Exercise directions.
Extract each line from the data below that contains the string "element", reproducing every such line unchanged.

(Dataset rows)
# # #

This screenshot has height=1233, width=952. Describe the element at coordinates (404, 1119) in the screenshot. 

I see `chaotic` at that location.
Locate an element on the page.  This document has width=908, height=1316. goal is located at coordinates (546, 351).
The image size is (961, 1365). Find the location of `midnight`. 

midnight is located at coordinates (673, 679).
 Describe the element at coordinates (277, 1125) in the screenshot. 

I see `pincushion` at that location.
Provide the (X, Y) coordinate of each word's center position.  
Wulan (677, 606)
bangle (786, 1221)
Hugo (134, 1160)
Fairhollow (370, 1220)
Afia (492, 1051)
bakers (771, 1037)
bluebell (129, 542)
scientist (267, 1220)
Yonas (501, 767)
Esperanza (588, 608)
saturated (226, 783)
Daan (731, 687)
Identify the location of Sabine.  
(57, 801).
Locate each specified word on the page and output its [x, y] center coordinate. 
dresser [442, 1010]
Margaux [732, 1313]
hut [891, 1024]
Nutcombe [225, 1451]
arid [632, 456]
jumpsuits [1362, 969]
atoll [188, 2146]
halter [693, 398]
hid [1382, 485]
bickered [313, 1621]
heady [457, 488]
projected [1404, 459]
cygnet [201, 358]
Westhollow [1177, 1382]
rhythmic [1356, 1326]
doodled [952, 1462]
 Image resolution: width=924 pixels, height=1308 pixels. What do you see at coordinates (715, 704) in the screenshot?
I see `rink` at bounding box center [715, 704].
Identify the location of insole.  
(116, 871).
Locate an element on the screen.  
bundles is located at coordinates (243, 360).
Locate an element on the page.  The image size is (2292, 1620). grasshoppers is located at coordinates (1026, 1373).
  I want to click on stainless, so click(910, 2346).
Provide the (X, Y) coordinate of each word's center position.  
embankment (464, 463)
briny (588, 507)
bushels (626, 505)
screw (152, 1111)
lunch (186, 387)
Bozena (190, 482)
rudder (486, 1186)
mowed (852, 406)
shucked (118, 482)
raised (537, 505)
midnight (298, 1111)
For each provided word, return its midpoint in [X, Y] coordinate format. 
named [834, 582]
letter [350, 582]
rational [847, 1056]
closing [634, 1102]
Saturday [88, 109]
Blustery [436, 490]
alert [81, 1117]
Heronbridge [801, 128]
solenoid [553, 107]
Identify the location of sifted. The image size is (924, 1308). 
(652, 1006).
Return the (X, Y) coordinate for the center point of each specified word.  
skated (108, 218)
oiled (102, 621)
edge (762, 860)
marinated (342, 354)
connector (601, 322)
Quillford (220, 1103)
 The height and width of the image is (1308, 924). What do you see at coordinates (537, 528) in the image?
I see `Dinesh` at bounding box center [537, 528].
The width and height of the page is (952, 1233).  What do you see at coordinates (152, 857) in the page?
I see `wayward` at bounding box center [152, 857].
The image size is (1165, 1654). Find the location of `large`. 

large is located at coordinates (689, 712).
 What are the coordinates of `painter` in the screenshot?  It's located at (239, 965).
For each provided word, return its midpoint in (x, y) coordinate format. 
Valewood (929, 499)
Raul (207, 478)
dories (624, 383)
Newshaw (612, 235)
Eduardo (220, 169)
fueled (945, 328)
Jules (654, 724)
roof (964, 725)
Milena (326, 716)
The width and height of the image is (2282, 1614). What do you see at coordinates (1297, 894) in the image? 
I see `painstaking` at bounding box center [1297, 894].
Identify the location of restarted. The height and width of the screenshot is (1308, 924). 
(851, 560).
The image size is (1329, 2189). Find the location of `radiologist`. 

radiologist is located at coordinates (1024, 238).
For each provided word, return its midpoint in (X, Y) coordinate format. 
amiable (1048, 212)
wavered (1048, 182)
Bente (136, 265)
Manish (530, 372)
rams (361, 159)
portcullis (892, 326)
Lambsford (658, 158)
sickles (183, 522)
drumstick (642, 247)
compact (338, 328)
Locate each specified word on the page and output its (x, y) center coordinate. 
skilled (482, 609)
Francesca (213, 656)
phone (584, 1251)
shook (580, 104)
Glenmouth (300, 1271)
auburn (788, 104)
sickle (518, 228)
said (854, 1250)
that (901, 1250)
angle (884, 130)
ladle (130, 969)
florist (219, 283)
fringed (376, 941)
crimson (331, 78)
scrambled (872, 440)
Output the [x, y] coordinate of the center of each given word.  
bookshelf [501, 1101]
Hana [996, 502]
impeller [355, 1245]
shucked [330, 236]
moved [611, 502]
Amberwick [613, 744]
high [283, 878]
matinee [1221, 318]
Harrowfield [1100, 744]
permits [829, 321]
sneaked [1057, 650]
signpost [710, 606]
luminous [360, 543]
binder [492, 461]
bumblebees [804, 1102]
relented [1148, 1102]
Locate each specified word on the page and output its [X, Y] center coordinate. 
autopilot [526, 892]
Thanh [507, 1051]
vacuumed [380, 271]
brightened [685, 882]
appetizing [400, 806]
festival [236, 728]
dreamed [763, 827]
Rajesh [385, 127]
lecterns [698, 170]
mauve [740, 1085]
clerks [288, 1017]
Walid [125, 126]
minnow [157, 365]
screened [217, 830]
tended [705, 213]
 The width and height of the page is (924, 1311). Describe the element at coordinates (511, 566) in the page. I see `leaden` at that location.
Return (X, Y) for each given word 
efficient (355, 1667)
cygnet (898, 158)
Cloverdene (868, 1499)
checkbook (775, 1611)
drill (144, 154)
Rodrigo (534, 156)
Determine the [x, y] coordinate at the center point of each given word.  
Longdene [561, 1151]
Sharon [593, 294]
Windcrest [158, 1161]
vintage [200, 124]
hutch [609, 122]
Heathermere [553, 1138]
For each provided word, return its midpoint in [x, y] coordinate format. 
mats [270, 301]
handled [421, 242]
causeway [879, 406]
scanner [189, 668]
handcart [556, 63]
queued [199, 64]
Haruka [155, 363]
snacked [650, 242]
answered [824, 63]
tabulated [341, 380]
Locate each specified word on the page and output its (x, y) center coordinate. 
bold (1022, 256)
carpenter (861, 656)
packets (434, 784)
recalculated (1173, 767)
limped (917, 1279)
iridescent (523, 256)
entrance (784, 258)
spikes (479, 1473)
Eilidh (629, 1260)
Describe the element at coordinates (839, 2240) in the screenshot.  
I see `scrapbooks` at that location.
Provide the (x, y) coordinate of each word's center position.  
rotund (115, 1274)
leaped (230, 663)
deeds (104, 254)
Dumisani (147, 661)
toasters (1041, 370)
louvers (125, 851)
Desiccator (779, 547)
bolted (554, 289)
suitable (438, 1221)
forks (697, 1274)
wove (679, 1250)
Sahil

# # #

Full answer.
This screenshot has height=1233, width=952. Describe the element at coordinates (404, 1119) in the screenshot. 
Locate an element on the page.  This document has width=908, height=1316. goal is located at coordinates (546, 351).
 Describe the element at coordinates (277, 1125) in the screenshot. 
Locate an element on the screen.  
Locate an element on the page.  The image size is (2292, 1620). grasshoppers is located at coordinates (1026, 1373).
 The width and height of the page is (924, 1311). Describe the element at coordinates (511, 566) in the page. I see `leaden` at that location.
Describe the element at coordinates (839, 2240) in the screenshot.  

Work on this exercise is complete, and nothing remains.